> **What you are asked to do**:
If any record holds an image, omit the image and print the rest exactly.
(Supplied material)
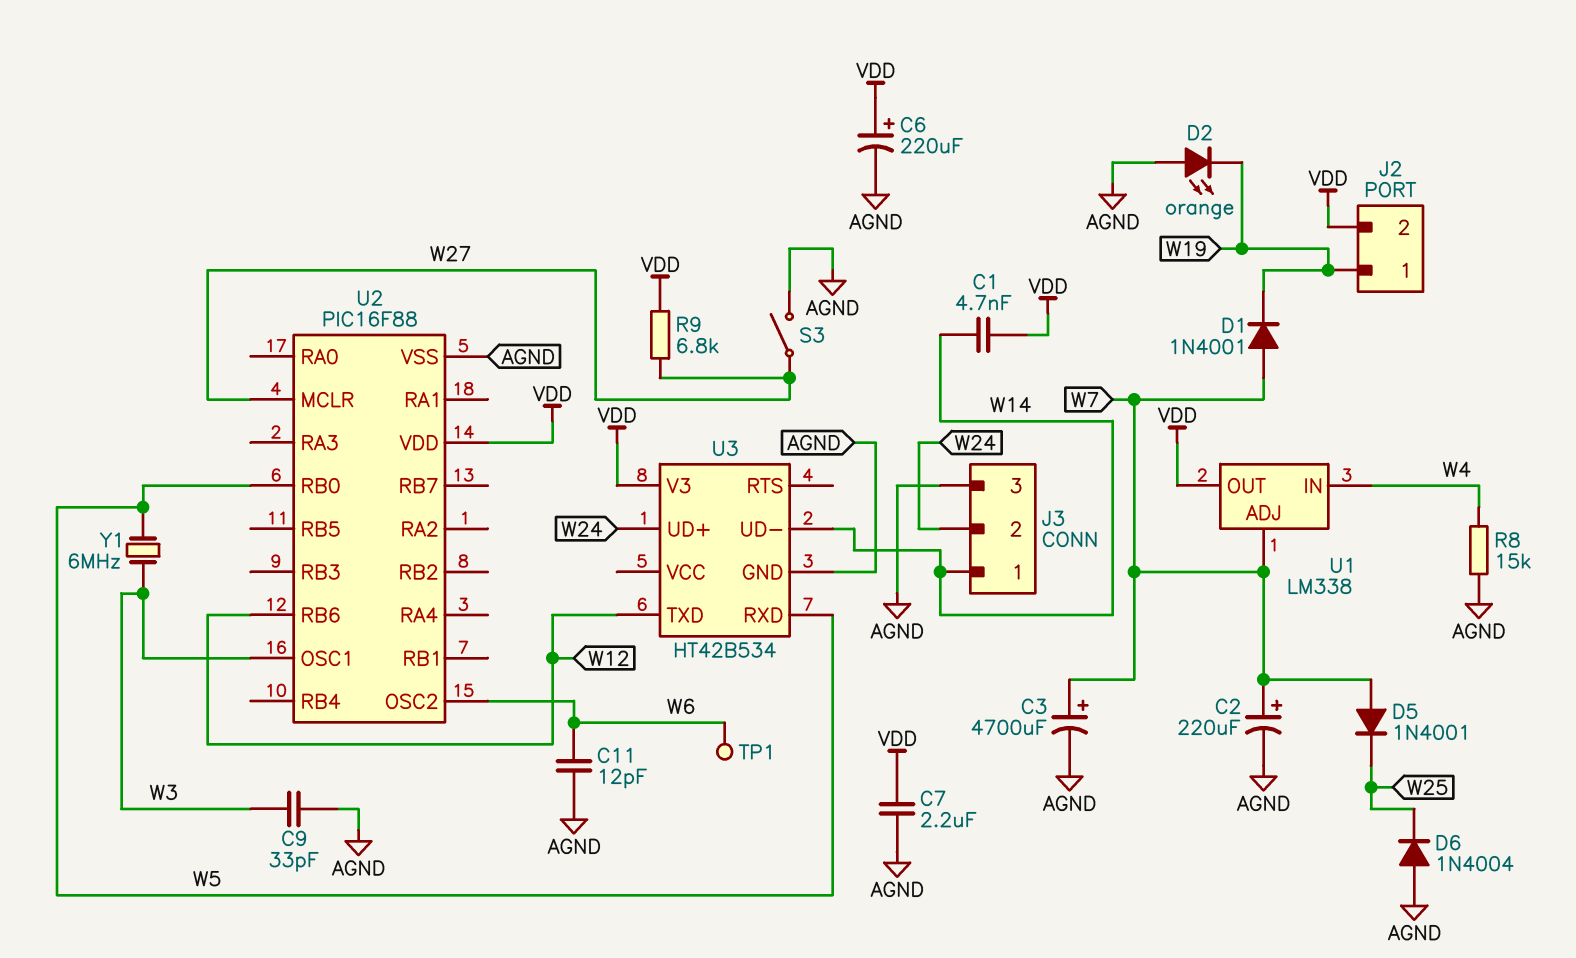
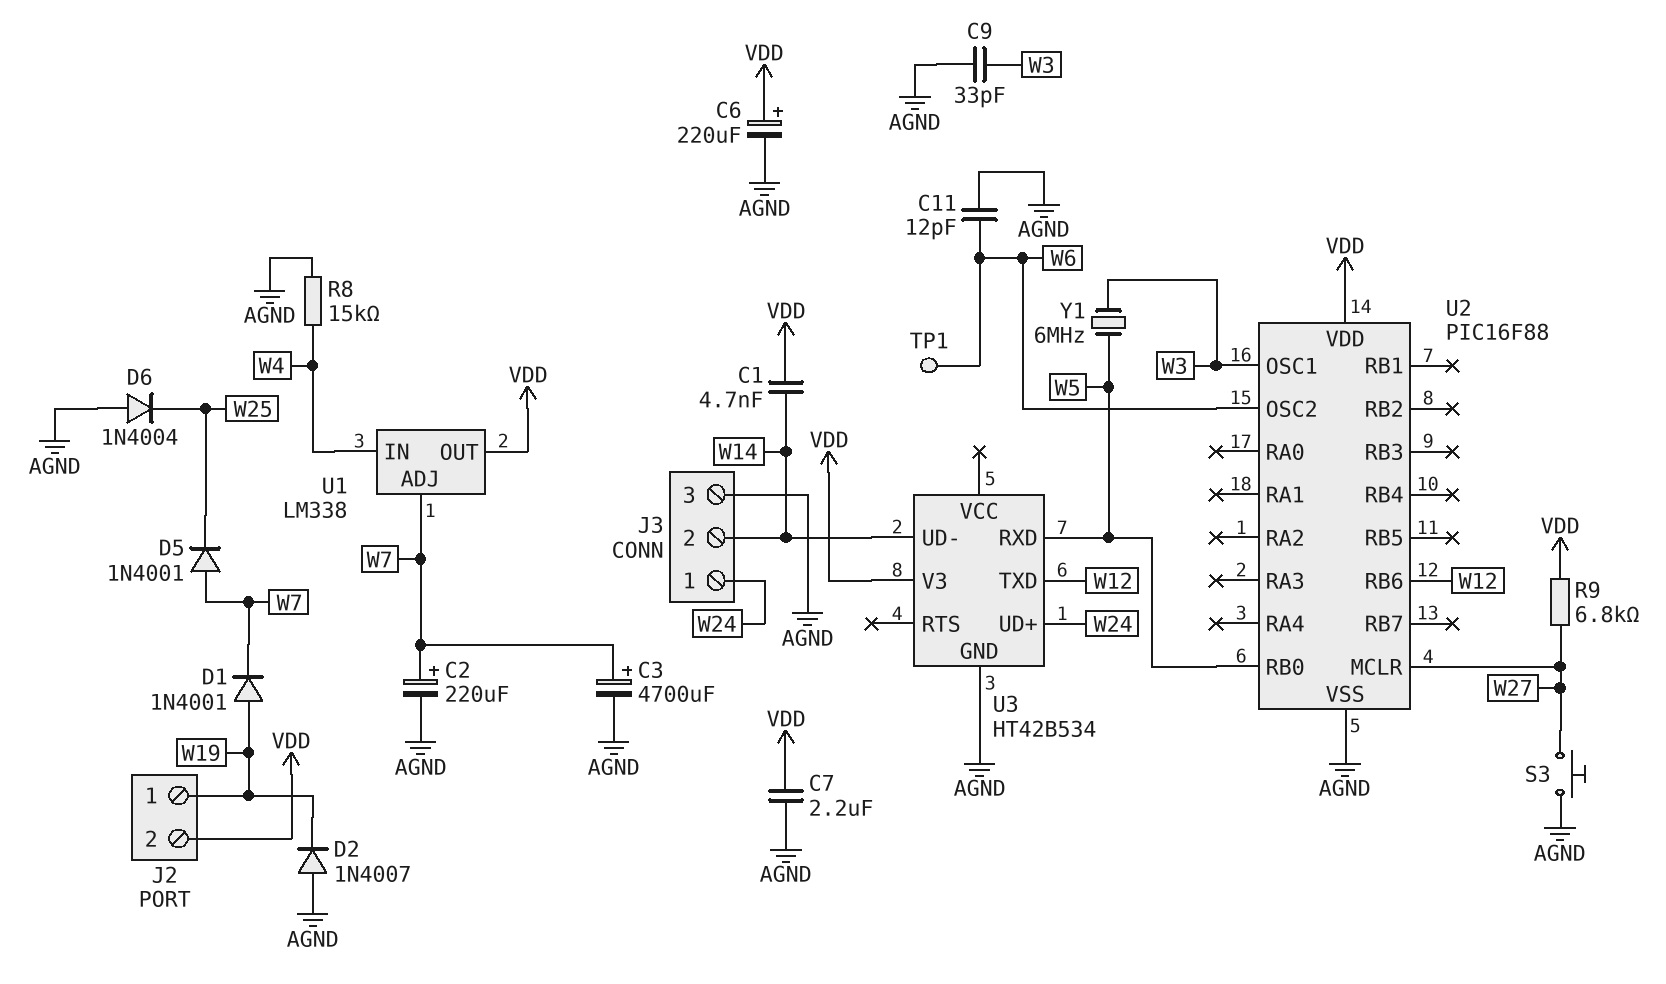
D1: diode 1N4001 (A W7, K W19) -> diode 1N4001 (A W19, K W7)
D2: LED orange (A AGND, K W19) -> diode 1N4007 (A AGND, K W19)
J3 pin 1: W14 -> W24
J3 pin 2: W24 -> W14
S3: switch (AGND, W27) -> button (AGND, W27)

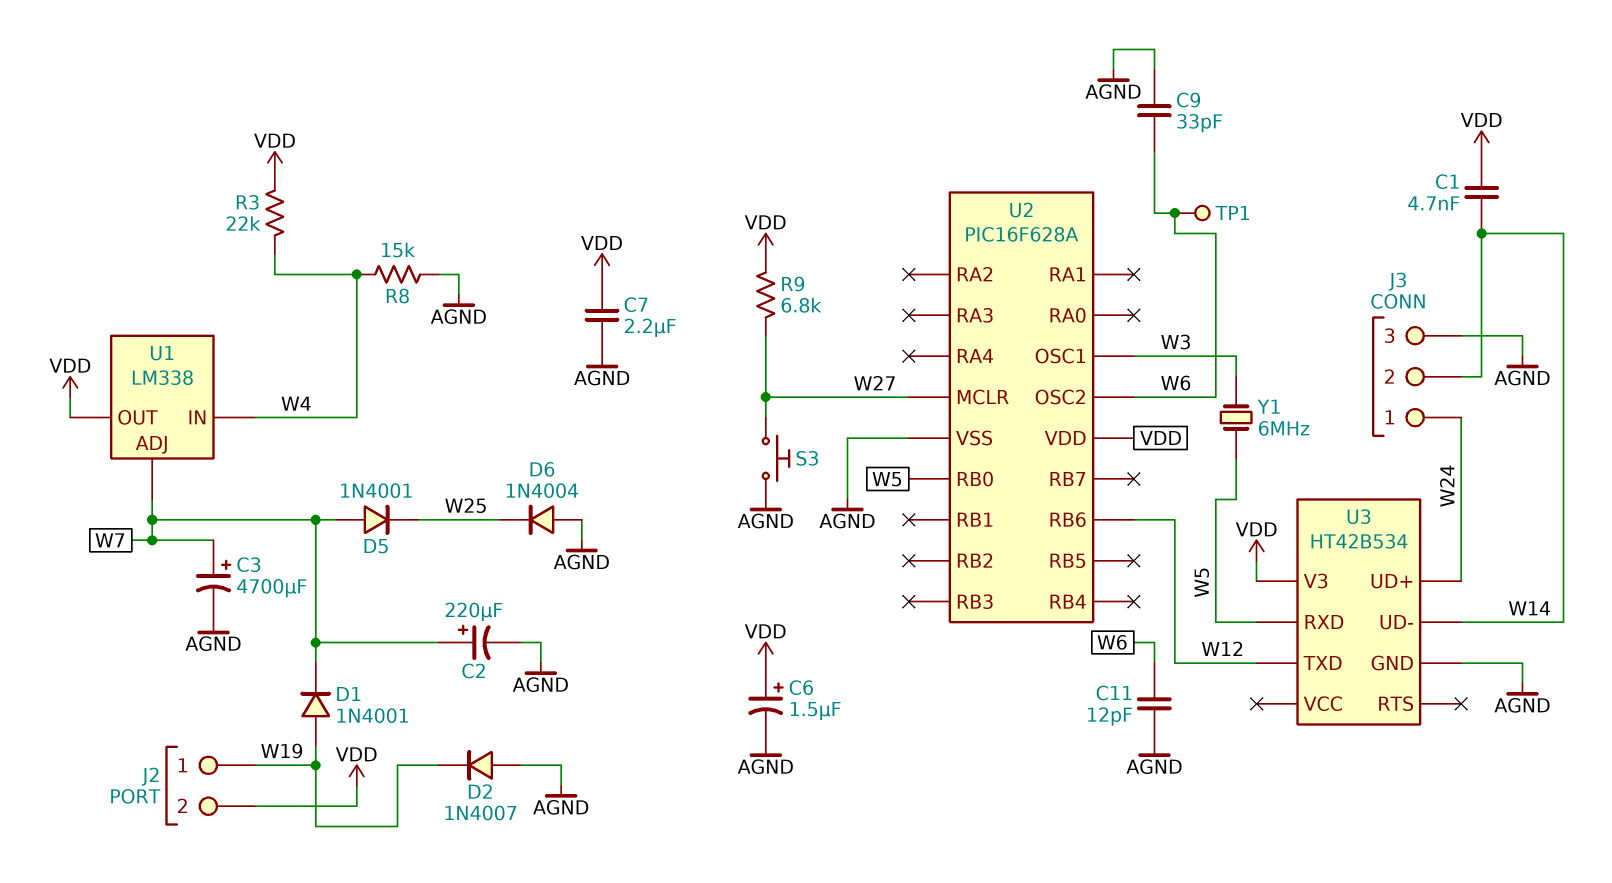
C6: 220uF (plus VDD, minus AGND) -> 1.5uF (plus VDD, minus AGND)
C9: 33pF (AGND, W3) -> 33pF (AGND, W6)
R3: none -> 22k (VDD, W4)
U2: PIC16F88 -> PIC16F628A

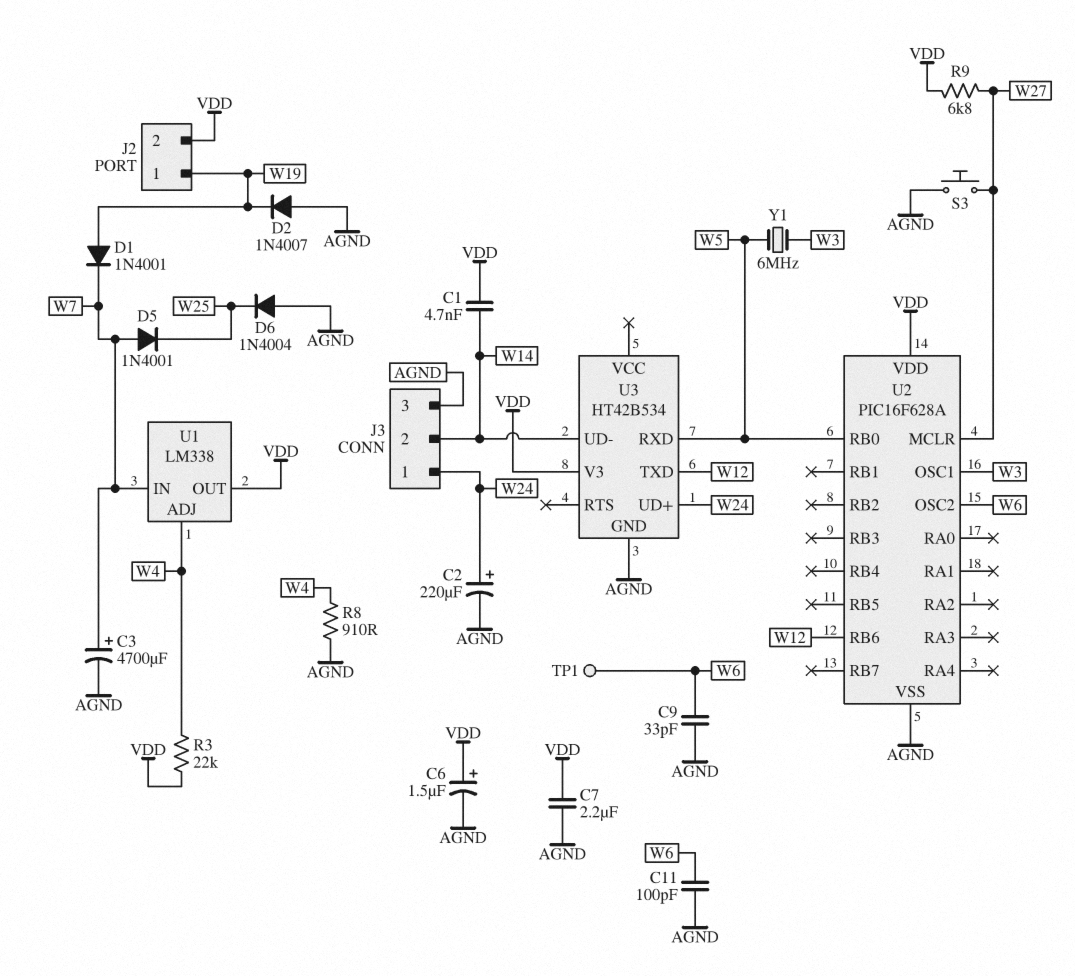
C2: 220uF (plus W7, minus AGND) -> 220uF (plus W24, minus AGND)
C11: 12pF (AGND, W6) -> 100pF (AGND, W6)
R8: 15k (AGND, W4) -> 910 (AGND, W4)
U1 pin ADJ: W7 -> W4
U1 pin IN: W4 -> W7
(End Supplied material)
> **Output of the exercise**:
D1: diode 1N4001 (A W7, K W19) -> diode 1N4001 (A W19, K W7)
D2: LED orange (A AGND, K W19) -> diode 1N4007 (A AGND, K W19)
J3 pin 1: W14 -> W24
J3 pin 2: W24 -> W14
S3: switch (AGND, W27) -> button (AGND, W27)

C6: 220uF (plus VDD, minus AGND) -> 1.5uF (plus VDD, minus AGND)
C9: 33pF (AGND, W3) -> 33pF (AGND, W6)
R3: none -> 22k (VDD, W4)
U2: PIC16F88 -> PIC16F628A

C2: 220uF (plus W7, minus AGND) -> 220uF (plus W24, minus AGND)
C11: 12pF (AGND, W6) -> 100pF (AGND, W6)
R8: 15k (AGND, W4) -> 910 (AGND, W4)
U1 pin ADJ: W7 -> W4
U1 pin IN: W4 -> W7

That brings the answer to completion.